BEGIN
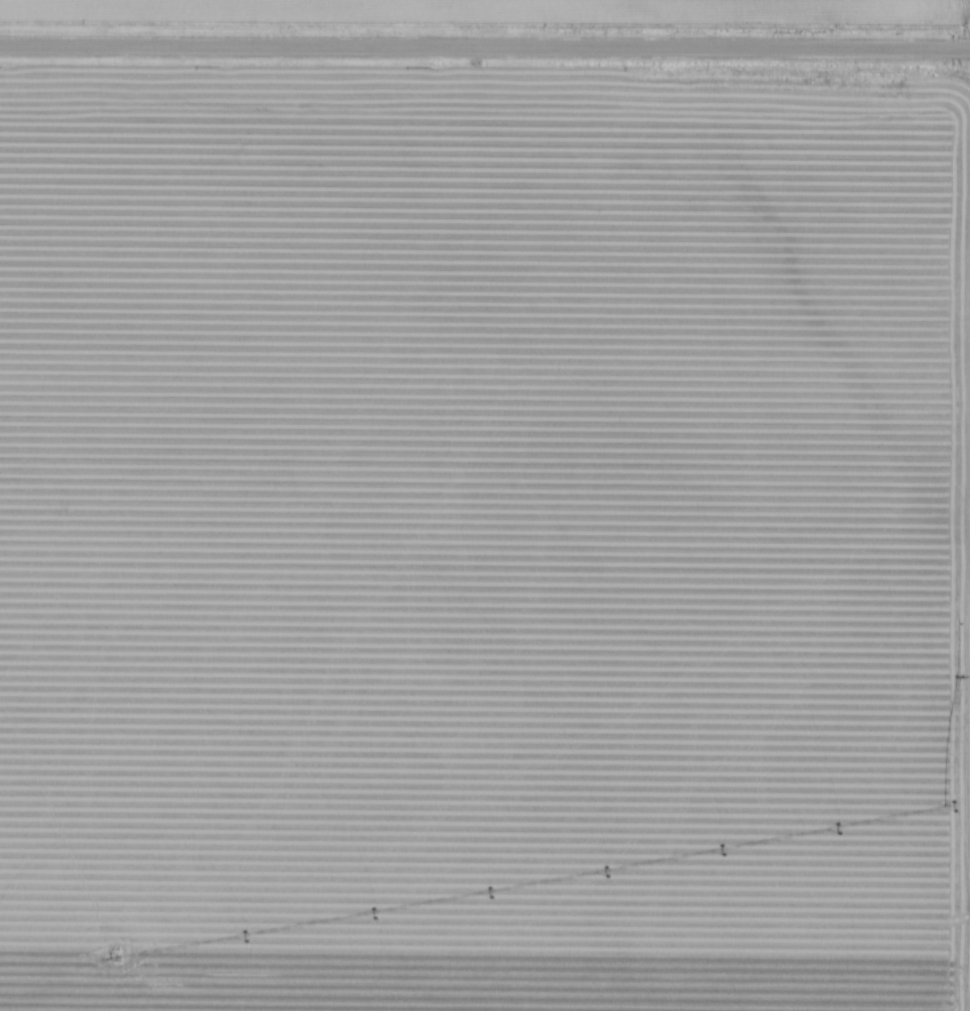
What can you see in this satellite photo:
crop: (521, 9)
road: (484, 48)
crop: (484, 539)

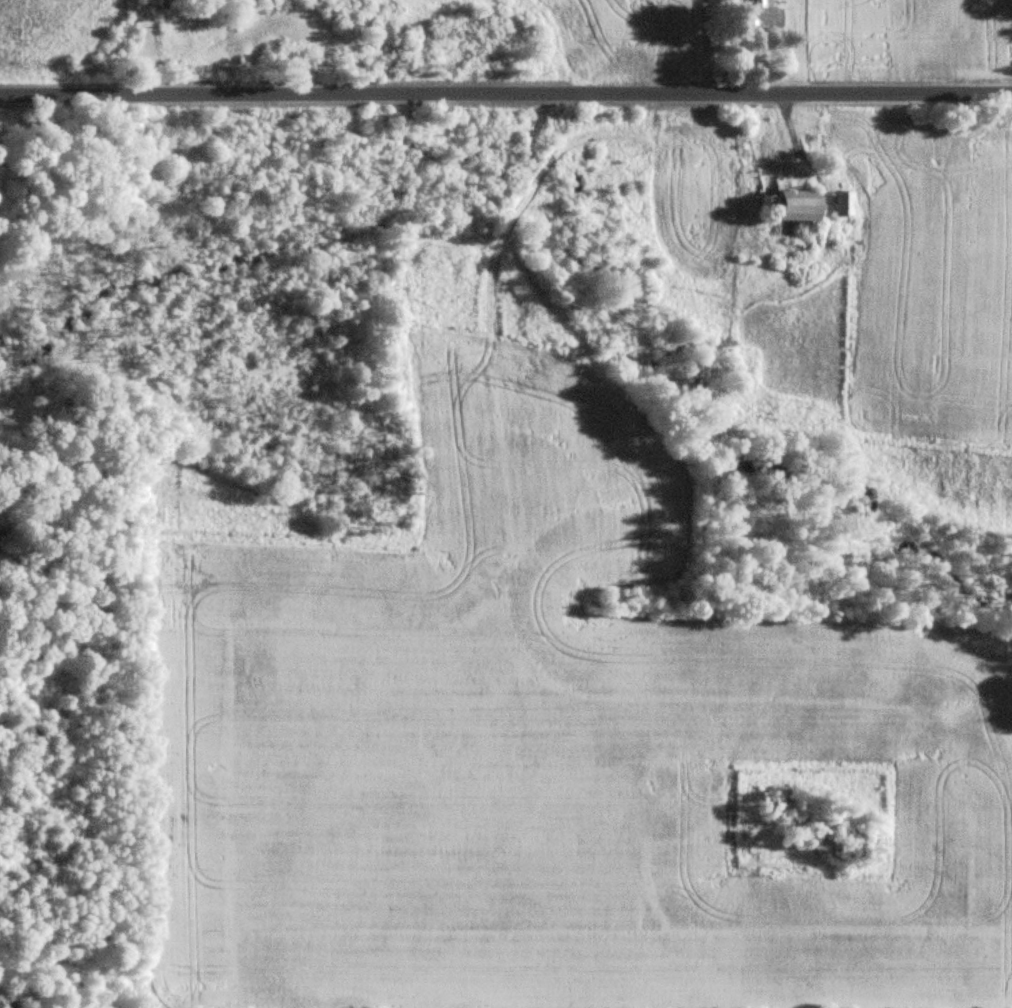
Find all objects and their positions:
END
WHAT IS BEING ASKED:
The records above are to be restated word for word, excluding all pictures.

REPLY:
What can you see in this satellite photo:
crop: (521, 9)
road: (484, 48)
crop: (484, 539)

Find all objects and their positions:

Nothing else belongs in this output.